Multi-step shape edit data
▬▬▬▬▬▬▬▬▬▬

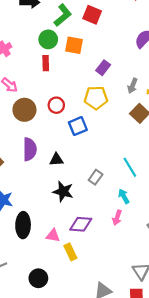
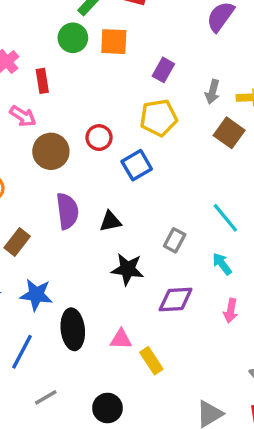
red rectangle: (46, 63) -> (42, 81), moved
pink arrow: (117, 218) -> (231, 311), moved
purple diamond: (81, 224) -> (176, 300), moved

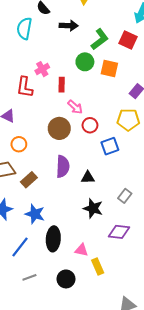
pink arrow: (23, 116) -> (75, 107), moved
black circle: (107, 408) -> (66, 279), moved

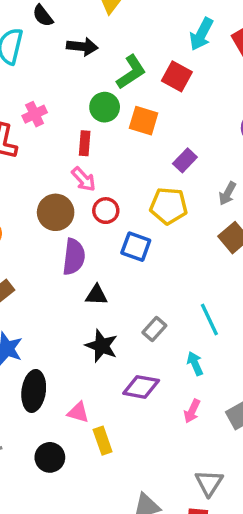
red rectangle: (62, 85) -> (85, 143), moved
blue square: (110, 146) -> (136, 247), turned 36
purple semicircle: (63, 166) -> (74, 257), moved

▬▬▬▬▬▬▬▬▬▬

Search the data above for the word "pink". Copy each line it is in.

pink arrow: (117, 218) -> (231, 311), moved
pink arrow: (23, 116) -> (75, 107), moved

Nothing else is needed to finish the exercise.